Records from a dataset
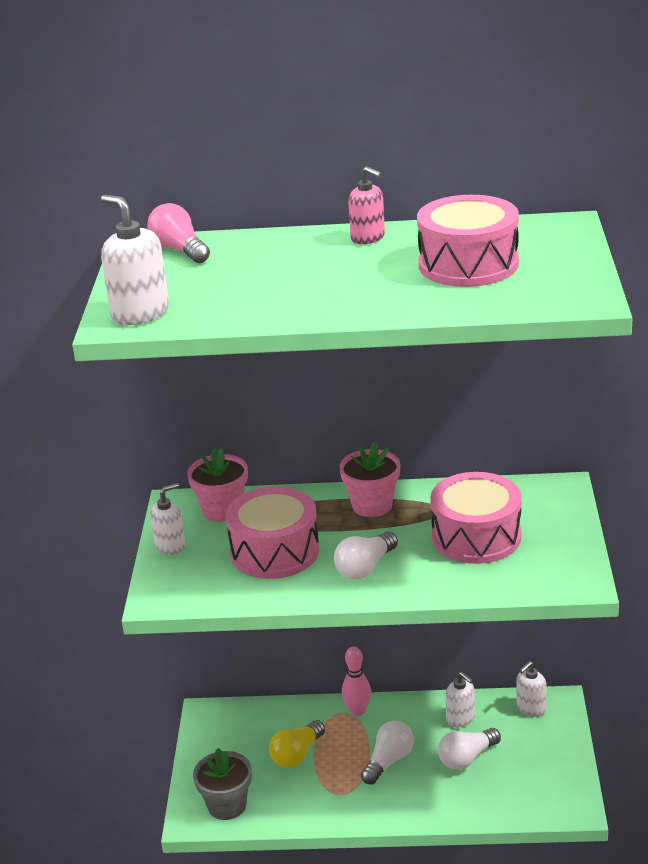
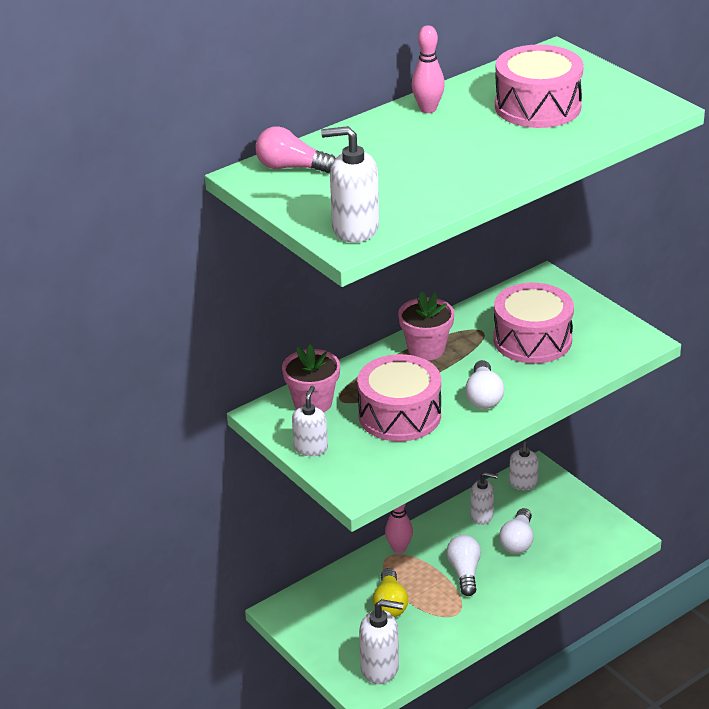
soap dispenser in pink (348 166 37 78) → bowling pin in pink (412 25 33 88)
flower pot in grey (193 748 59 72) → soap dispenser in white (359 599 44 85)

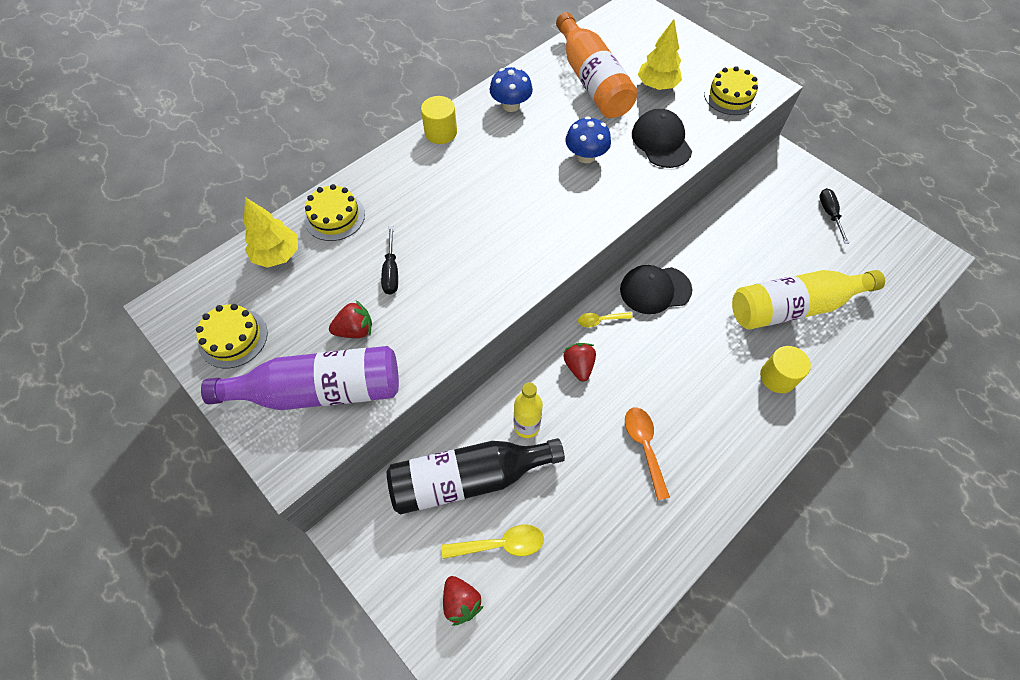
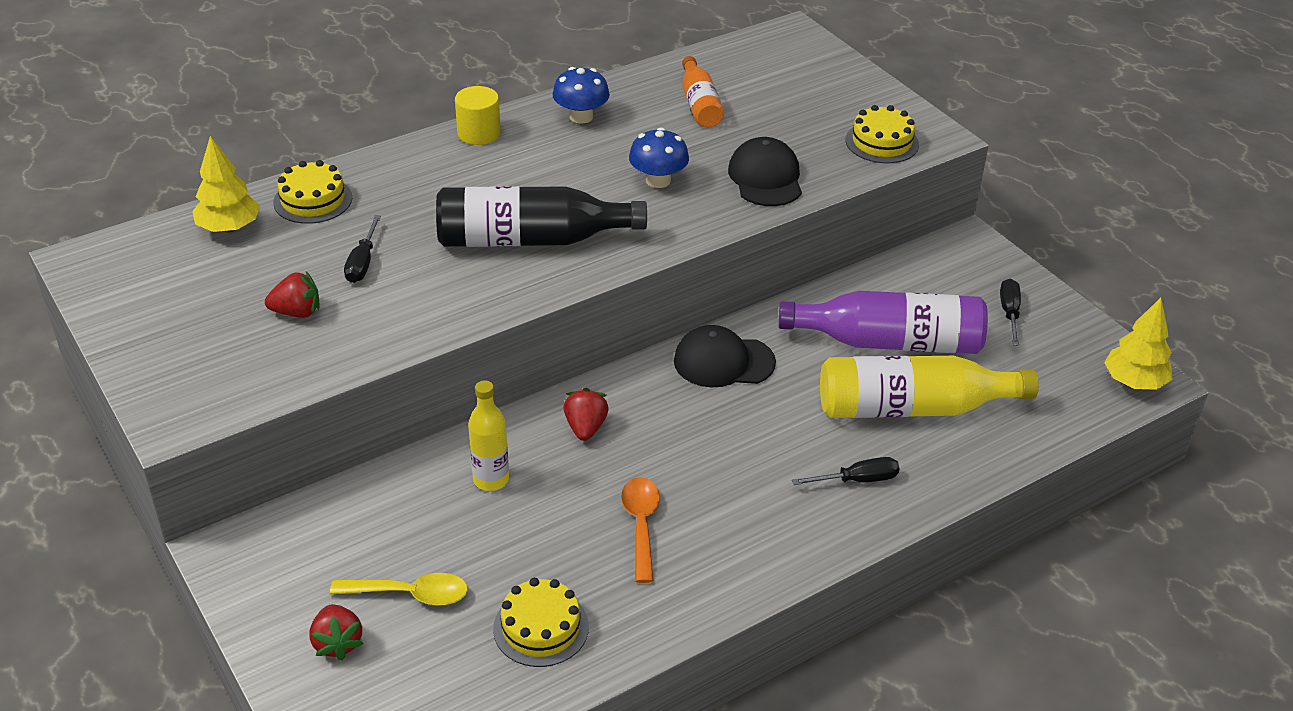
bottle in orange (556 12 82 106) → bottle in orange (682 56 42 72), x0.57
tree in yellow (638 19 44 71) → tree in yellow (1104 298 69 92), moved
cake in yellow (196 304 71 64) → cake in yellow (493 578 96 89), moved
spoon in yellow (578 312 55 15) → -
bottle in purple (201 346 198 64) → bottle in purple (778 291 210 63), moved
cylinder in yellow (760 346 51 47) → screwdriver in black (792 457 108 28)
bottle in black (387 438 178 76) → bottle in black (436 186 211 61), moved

* Work request
Lines from the one containing "flower pot in" through the final line of the entries above are to be retyped exactly, with every picture left out.

* Result of this exercise
flower pot in grey (193 748 59 72) → soap dispenser in white (359 599 44 85)

bottle in orange (556 12 82 106) → bottle in orange (682 56 42 72), x0.57
tree in yellow (638 19 44 71) → tree in yellow (1104 298 69 92), moved
cake in yellow (196 304 71 64) → cake in yellow (493 578 96 89), moved
spoon in yellow (578 312 55 15) → -
bottle in purple (201 346 198 64) → bottle in purple (778 291 210 63), moved
cylinder in yellow (760 346 51 47) → screwdriver in black (792 457 108 28)
bottle in black (387 438 178 76) → bottle in black (436 186 211 61), moved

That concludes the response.